The task:
Reproduce the entries from their first line down to the line containing "felted (207, 631)", inclusive, and nothing beyond it.

____________

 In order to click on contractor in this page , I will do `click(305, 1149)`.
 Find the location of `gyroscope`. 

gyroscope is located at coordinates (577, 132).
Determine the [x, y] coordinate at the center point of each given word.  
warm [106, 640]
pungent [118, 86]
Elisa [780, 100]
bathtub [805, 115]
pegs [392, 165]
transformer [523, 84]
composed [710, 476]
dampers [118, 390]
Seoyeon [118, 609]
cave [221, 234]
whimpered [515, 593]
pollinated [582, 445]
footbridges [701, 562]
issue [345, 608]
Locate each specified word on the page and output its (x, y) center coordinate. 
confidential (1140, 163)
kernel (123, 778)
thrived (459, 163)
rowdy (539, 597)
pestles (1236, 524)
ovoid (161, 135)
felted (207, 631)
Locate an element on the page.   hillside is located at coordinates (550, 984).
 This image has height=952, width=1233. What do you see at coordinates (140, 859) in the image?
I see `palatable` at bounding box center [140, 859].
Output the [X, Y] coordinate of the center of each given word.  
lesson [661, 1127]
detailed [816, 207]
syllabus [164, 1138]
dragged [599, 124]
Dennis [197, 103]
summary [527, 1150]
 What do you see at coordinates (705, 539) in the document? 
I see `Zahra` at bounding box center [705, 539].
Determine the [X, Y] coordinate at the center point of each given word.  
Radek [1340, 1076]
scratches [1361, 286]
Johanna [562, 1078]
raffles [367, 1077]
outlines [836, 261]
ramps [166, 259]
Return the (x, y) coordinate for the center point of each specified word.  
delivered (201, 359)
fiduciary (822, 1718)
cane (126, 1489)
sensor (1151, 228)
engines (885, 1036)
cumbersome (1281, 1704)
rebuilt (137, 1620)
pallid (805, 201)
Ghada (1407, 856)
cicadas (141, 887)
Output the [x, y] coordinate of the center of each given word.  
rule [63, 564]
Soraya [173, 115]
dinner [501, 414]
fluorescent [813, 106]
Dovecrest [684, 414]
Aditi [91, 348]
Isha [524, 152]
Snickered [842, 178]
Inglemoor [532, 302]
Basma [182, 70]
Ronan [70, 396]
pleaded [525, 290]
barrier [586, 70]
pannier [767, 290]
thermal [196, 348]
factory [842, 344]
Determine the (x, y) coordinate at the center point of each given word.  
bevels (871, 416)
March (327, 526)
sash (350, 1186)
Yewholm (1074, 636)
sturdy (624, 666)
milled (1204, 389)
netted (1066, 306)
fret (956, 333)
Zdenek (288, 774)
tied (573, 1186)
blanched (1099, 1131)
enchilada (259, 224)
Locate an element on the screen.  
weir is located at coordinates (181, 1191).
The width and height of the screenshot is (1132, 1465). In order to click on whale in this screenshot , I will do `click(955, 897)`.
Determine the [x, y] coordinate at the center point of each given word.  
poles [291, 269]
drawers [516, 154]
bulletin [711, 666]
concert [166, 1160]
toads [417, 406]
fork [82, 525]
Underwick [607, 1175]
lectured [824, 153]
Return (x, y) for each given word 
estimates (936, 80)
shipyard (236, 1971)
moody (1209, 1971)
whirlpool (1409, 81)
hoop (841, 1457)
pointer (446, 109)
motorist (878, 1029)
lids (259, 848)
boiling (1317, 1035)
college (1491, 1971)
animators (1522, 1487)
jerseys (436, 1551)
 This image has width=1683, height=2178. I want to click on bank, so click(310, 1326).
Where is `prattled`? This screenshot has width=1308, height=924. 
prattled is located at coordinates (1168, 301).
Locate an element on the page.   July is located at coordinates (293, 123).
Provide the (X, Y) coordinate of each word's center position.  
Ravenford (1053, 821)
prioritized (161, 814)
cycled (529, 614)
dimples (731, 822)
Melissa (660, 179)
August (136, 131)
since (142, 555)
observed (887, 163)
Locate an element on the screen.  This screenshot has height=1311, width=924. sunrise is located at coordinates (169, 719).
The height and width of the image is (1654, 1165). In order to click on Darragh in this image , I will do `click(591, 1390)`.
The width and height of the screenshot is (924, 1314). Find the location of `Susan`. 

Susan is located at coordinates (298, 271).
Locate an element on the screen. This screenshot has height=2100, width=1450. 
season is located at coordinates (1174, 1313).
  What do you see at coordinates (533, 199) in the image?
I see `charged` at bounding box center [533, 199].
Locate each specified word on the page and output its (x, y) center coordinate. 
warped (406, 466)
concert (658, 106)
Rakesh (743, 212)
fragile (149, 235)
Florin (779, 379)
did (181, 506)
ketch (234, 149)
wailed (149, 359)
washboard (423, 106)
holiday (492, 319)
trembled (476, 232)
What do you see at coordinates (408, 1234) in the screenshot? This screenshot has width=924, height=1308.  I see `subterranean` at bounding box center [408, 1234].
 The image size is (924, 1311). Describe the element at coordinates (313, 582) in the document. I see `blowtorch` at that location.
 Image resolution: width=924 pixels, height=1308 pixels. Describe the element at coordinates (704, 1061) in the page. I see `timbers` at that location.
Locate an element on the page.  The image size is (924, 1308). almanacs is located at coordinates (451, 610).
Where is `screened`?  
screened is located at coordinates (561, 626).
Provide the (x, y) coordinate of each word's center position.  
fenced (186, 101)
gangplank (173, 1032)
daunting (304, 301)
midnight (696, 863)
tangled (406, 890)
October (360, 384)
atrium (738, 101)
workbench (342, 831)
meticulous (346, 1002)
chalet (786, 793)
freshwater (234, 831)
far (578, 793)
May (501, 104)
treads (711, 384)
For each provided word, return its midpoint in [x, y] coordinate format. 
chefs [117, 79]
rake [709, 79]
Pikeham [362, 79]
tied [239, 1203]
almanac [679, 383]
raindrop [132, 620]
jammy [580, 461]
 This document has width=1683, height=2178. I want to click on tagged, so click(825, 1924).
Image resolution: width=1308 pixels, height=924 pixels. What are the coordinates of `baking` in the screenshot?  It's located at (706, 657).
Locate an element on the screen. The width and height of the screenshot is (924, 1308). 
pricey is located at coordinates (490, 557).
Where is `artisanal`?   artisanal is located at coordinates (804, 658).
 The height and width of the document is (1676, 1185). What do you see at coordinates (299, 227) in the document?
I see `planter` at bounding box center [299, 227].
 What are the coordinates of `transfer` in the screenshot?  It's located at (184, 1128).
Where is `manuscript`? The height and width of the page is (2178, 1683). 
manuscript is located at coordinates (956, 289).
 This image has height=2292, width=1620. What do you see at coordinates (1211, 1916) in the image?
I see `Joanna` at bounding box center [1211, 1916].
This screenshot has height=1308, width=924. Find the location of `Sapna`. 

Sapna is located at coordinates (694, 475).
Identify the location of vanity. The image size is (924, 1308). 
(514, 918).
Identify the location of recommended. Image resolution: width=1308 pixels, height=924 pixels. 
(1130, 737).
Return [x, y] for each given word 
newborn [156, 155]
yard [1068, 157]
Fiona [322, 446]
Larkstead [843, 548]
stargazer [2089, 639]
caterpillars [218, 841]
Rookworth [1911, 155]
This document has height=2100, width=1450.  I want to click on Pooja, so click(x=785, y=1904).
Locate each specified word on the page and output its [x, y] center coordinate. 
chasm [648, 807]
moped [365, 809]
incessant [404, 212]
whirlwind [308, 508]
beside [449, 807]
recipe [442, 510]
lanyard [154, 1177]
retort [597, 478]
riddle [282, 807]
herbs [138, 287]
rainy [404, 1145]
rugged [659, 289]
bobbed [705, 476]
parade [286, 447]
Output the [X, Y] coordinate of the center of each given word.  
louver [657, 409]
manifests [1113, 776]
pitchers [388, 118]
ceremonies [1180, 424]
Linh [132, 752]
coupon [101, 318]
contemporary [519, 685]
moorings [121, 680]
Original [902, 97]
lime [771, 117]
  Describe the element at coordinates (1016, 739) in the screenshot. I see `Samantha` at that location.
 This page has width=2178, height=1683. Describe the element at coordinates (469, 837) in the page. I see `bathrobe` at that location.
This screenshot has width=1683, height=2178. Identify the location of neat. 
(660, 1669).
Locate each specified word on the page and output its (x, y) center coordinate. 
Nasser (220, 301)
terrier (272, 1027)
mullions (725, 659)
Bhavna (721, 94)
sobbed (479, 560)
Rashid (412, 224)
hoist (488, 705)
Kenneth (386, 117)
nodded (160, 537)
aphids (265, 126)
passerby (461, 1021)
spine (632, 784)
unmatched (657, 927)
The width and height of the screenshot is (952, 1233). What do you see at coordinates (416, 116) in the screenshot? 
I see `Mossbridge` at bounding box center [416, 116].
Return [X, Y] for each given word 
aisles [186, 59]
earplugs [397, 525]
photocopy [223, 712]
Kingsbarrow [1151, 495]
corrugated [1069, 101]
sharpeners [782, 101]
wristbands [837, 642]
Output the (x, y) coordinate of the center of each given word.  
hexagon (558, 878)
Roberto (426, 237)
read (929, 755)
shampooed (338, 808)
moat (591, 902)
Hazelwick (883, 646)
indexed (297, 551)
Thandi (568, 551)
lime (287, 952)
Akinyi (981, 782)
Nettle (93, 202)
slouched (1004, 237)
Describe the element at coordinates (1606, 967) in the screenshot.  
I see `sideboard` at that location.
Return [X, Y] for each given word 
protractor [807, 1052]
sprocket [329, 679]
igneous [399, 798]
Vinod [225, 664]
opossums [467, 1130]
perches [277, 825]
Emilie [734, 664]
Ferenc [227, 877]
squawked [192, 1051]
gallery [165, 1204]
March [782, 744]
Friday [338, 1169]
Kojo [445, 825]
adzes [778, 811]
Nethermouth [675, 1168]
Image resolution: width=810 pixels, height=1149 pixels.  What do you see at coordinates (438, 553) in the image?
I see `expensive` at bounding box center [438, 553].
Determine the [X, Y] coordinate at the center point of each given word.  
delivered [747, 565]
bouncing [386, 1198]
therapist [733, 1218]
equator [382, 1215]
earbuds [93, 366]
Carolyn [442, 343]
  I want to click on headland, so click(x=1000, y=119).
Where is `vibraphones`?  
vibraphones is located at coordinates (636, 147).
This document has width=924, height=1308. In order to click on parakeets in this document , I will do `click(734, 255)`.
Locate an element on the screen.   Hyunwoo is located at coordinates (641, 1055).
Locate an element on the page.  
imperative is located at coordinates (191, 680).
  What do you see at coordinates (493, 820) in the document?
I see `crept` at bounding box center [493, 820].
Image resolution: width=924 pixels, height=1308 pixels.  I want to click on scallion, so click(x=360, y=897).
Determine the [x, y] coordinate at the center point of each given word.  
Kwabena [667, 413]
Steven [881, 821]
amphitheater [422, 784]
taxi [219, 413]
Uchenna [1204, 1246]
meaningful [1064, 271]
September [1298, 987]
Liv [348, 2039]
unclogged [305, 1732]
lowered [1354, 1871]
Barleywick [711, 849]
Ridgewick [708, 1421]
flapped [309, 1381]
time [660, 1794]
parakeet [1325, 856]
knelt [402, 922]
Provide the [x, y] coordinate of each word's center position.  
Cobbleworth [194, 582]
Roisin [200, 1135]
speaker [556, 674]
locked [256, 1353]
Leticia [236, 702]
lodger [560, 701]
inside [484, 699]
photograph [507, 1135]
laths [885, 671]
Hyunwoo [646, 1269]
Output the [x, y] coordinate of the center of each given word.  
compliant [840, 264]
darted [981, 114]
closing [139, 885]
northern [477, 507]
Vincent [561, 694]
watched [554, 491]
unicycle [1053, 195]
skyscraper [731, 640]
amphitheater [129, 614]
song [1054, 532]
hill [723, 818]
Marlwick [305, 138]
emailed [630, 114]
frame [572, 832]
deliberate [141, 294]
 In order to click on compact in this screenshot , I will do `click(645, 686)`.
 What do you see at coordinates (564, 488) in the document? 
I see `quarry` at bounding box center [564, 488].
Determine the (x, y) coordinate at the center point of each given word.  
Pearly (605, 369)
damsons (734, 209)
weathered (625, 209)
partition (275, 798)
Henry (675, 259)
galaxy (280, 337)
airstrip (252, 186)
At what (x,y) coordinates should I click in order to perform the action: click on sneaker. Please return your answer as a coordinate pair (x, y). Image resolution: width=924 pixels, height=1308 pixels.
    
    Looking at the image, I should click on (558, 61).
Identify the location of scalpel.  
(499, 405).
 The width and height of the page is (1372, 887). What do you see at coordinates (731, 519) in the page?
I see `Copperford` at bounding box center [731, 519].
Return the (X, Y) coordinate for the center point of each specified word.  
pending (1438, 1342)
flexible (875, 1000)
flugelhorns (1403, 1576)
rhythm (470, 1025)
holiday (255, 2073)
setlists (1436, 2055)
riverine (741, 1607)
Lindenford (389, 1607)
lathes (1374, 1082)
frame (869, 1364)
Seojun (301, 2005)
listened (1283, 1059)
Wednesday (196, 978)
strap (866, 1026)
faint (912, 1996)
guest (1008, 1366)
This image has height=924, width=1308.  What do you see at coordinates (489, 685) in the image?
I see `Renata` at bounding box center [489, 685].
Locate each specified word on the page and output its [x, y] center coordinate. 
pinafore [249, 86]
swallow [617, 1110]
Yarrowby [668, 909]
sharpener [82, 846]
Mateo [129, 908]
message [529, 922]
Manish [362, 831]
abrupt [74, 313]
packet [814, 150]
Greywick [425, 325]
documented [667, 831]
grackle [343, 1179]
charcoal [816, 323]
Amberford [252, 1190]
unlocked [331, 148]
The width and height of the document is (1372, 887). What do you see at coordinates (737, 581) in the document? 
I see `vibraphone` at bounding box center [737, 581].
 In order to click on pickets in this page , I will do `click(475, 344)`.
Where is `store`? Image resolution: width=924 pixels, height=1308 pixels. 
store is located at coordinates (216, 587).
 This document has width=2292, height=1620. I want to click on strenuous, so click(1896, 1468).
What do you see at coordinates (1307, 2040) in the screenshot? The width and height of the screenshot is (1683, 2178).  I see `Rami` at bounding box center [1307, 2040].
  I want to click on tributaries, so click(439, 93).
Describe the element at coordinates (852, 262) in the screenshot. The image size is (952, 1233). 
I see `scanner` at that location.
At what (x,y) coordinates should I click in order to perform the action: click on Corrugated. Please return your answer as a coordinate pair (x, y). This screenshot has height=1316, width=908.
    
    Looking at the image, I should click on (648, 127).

____________

Exercise response:
 In order to click on contractor in this page , I will do `click(305, 1149)`.
 Find the location of `gyroscope`. 

gyroscope is located at coordinates (577, 132).
Determine the [x, y] coordinate at the center point of each given word.  
warm [106, 640]
pungent [118, 86]
Elisa [780, 100]
bathtub [805, 115]
pegs [392, 165]
transformer [523, 84]
composed [710, 476]
dampers [118, 390]
Seoyeon [118, 609]
cave [221, 234]
whimpered [515, 593]
pollinated [582, 445]
footbridges [701, 562]
issue [345, 608]
Locate each specified word on the page and output its (x, y) center coordinate. 
confidential (1140, 163)
kernel (123, 778)
thrived (459, 163)
rowdy (539, 597)
pestles (1236, 524)
ovoid (161, 135)
felted (207, 631)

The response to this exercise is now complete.